## Exercise goal
From the entries underneath, give the number of lines holding the word "none", without any other words.

## Records supplied
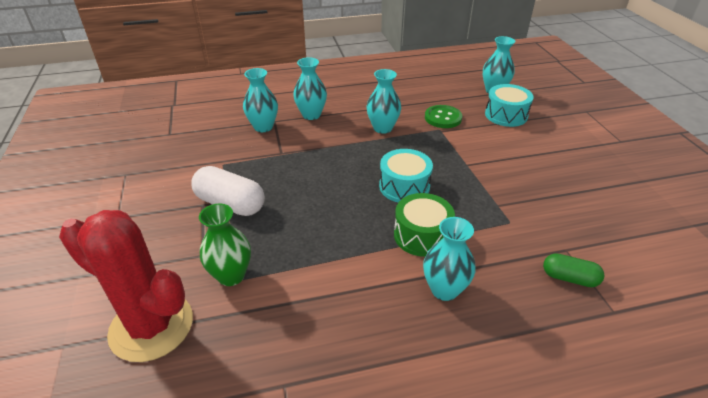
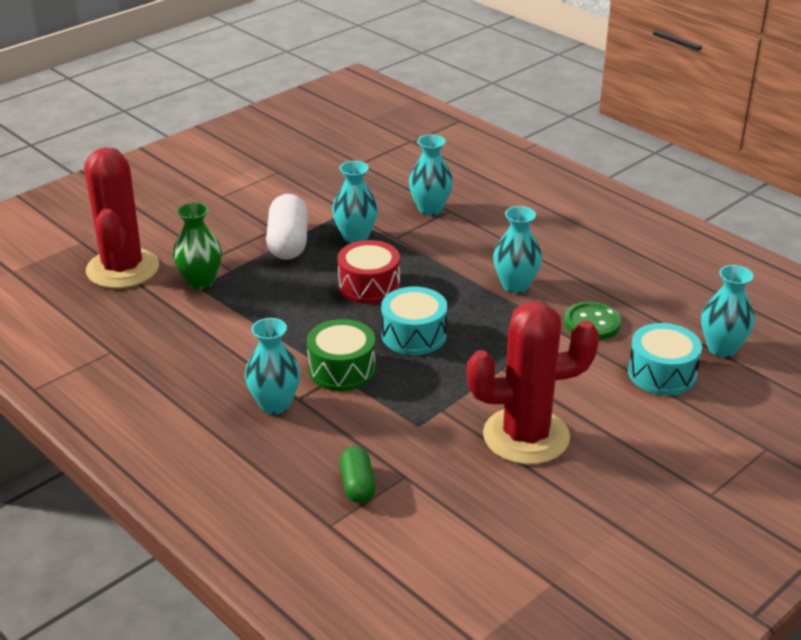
camera: 60 degrees right, 5 degrees down
turquoise vase [293,57,327,120] -> turquoise vase moved to [332,161,378,243]
none -> red drum [337,240,400,304]
none -> red cactus [467,301,599,465]

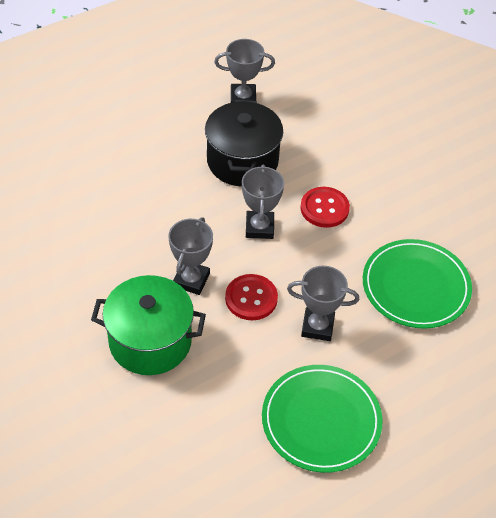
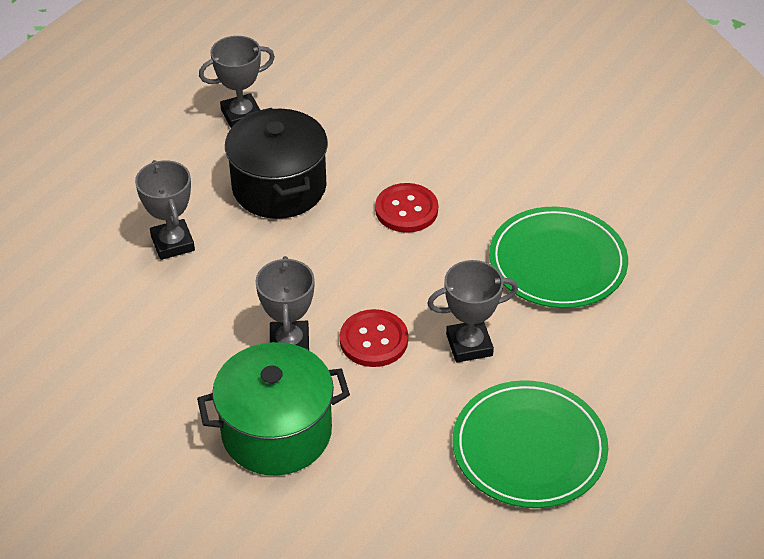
camera: 20 degrees left, 5 degrees down
grey trophy [242,164,284,239] -> grey trophy moved to [135,160,195,260]

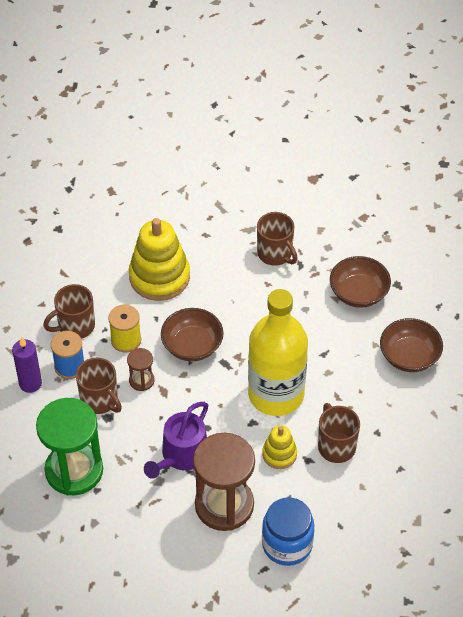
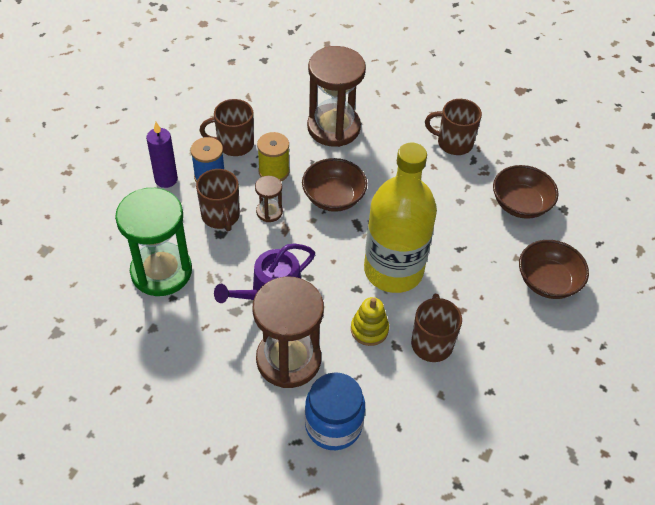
camera: 20 degrees right, 0 degrees up
yellow stacking toy [129,218,190,301] -> brown hourglass [307,46,366,147]
brown mug [257,212,298,266] -> brown mug turned 120 degrees clockwise [425,99,482,155]

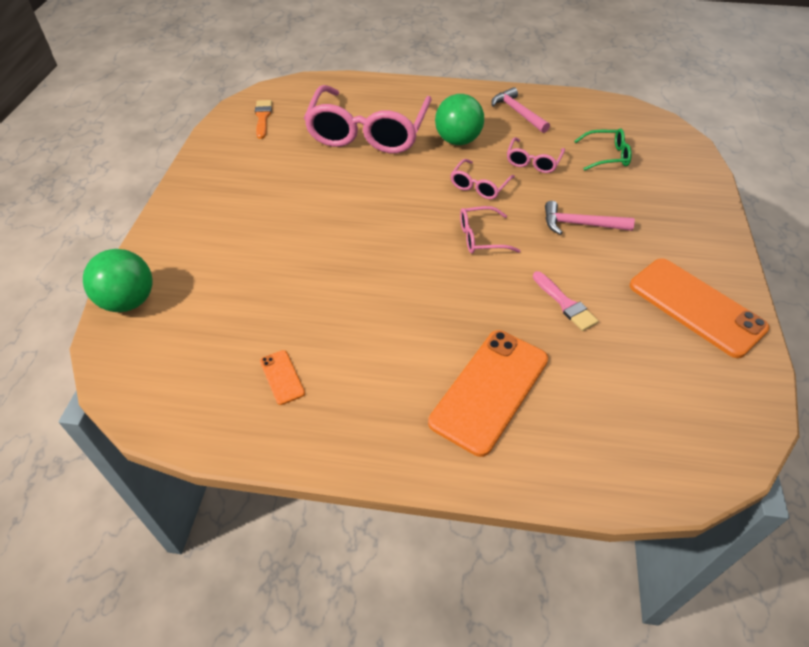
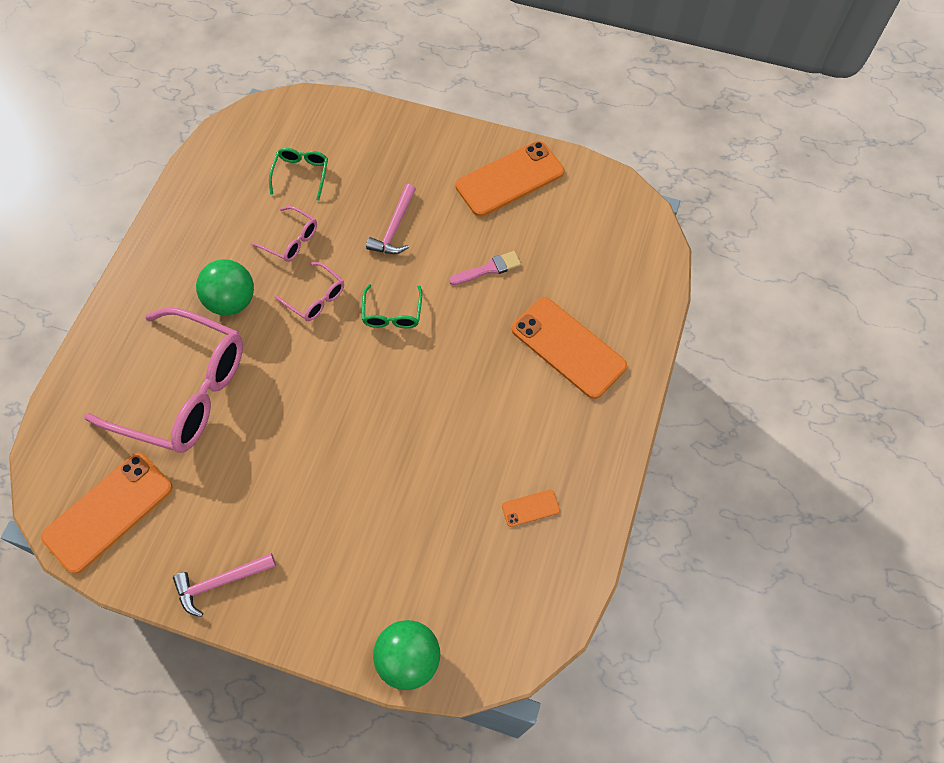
camera: 80 degrees left, 15 degrees up
orange brush [255,100,272,139] -> orange phone [41,452,173,574]
pink glasses [460,206,520,254] -> green glasses [362,284,422,328]
pink hammer [491,87,550,133] -> pink hammer moved to [173,553,276,617]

## Result
2